- **What is expected**
Tally the lines below that contain "blood". The number is the whole answer.

# Exercise material start

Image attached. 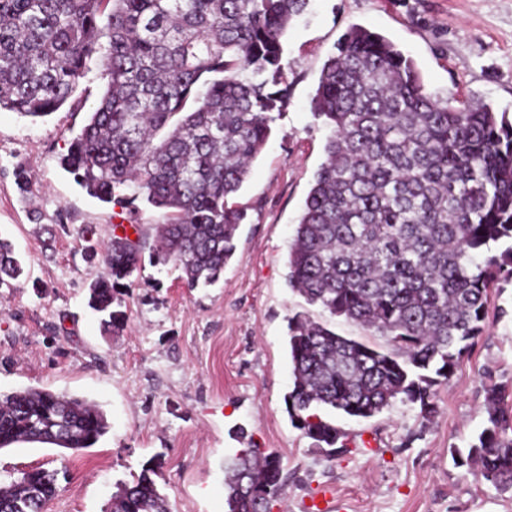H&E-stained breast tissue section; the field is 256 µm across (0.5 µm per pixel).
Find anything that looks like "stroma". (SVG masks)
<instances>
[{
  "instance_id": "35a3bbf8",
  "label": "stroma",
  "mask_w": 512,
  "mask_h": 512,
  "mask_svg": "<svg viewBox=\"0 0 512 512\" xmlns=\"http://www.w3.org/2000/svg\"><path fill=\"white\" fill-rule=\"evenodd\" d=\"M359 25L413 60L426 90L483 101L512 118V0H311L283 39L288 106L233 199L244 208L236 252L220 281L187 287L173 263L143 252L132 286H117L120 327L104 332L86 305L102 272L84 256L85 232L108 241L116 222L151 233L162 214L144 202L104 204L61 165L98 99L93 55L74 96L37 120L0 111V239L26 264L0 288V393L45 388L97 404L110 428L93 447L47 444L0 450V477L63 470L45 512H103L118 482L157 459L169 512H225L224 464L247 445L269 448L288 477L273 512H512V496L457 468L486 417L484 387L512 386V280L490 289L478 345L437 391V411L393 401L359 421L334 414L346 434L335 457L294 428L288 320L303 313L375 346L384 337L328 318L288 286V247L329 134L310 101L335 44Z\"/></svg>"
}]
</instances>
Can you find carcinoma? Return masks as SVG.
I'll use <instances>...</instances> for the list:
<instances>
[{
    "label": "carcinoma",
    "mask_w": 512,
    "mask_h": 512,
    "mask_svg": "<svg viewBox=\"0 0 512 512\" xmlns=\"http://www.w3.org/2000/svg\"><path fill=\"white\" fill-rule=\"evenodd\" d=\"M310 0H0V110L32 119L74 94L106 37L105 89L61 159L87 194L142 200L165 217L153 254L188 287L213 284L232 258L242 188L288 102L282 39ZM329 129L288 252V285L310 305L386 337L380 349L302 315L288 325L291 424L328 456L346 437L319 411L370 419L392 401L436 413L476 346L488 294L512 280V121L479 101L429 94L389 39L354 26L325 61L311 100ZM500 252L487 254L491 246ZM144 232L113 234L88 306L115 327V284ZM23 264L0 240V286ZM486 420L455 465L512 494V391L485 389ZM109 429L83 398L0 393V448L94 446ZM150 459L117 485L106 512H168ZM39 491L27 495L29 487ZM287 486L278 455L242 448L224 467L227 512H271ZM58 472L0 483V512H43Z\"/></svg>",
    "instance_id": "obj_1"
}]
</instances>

# Exercise material end
# Exercise material start

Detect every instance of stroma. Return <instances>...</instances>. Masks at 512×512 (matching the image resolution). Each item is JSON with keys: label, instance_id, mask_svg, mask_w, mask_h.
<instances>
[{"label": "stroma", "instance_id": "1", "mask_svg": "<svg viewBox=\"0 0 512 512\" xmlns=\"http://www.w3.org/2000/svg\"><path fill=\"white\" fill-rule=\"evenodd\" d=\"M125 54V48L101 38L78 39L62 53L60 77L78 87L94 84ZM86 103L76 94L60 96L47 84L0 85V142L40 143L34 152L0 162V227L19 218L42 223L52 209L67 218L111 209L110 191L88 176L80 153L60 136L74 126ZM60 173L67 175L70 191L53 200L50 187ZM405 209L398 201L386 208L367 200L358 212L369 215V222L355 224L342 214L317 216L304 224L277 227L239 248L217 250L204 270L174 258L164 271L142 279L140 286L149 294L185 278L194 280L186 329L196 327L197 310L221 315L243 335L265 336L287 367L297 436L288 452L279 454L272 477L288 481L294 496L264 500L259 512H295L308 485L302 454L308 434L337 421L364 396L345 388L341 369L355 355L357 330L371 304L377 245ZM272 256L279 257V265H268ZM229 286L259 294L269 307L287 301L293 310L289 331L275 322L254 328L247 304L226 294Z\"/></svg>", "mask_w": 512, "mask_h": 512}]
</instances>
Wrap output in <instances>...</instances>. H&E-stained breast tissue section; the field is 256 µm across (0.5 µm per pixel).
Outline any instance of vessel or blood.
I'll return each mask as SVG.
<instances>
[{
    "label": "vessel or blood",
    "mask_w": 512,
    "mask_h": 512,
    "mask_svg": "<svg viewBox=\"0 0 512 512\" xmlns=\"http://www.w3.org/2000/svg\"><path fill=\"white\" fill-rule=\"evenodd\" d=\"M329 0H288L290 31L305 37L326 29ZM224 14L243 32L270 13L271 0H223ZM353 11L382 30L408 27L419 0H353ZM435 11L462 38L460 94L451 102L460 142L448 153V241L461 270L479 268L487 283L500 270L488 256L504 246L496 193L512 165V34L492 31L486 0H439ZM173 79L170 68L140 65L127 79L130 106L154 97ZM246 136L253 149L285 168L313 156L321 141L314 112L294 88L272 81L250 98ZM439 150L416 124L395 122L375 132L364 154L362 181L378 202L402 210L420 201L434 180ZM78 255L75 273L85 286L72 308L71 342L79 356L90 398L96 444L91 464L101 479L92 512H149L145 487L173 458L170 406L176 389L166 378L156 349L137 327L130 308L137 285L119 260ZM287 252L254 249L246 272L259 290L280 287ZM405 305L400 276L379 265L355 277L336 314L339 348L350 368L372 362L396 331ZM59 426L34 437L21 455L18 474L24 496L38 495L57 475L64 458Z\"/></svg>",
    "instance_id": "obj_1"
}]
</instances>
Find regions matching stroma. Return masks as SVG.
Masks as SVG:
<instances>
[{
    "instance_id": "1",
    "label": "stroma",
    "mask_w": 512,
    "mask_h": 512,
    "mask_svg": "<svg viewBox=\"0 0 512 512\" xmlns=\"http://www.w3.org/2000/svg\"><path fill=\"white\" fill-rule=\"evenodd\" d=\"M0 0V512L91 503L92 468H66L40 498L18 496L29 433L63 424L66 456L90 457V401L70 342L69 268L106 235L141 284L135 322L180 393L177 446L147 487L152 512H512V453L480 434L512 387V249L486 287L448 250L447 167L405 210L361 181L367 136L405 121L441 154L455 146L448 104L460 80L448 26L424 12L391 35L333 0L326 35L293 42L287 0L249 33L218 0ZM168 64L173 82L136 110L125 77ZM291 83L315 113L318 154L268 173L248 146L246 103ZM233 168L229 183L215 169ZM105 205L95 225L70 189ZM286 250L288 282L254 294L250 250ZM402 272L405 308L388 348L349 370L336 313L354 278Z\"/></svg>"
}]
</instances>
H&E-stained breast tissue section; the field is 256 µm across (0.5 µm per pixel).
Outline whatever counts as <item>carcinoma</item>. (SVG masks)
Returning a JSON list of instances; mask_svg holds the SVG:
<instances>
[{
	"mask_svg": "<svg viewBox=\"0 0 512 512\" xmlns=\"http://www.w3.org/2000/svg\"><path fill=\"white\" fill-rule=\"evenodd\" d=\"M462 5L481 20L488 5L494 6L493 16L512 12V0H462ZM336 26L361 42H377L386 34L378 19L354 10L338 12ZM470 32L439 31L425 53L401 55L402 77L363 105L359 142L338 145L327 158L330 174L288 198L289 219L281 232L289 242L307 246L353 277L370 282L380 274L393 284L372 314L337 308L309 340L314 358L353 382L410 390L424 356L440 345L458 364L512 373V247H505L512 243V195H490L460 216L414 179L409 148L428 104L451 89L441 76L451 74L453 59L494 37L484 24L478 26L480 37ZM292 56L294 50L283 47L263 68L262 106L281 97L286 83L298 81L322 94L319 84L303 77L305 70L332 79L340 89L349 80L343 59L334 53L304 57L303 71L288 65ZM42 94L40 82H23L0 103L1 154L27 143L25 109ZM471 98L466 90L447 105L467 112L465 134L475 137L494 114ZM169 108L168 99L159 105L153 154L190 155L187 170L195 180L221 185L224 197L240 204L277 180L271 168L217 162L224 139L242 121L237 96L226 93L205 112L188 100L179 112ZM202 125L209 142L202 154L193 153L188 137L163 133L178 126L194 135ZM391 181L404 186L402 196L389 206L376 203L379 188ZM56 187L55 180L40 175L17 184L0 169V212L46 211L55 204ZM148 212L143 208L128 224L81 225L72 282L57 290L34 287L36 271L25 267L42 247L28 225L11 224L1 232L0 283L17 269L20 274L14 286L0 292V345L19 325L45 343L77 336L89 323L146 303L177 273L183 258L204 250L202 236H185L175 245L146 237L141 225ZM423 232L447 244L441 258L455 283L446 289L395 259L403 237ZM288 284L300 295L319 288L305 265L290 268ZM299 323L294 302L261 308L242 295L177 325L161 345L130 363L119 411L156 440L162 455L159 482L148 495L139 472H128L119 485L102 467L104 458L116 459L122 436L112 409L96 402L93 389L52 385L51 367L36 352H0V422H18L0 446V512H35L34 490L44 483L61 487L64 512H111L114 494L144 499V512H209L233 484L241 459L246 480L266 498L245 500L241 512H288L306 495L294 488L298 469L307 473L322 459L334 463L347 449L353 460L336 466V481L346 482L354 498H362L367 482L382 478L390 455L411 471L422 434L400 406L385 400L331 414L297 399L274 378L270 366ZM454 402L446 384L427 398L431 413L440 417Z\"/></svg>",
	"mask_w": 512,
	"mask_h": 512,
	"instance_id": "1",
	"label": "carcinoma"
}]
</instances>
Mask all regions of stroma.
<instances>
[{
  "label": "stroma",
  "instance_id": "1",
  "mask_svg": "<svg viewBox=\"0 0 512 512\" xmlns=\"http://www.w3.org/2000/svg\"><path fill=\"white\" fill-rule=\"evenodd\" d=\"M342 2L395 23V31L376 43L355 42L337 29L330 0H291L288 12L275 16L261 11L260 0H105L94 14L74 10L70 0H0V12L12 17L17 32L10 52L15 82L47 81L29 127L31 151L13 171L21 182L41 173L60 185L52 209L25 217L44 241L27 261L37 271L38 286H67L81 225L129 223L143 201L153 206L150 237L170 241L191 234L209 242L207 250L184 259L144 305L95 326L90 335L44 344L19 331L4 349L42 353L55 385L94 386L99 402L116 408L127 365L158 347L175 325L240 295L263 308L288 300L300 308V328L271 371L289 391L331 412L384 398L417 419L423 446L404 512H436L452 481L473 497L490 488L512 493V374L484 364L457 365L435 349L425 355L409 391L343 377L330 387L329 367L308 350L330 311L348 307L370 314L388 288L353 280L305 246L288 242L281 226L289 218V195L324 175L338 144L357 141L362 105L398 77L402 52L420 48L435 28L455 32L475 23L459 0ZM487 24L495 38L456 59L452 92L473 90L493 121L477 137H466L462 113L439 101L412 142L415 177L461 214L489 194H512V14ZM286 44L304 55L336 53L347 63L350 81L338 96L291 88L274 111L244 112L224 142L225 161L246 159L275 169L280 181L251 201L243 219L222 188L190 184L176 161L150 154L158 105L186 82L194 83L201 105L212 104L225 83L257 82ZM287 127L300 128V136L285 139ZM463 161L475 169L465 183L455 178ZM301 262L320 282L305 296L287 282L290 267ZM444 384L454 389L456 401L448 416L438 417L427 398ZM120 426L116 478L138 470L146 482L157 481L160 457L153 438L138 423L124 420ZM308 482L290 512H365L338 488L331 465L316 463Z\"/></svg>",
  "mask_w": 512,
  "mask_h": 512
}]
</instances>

# Exercise material end

- **The solution**
2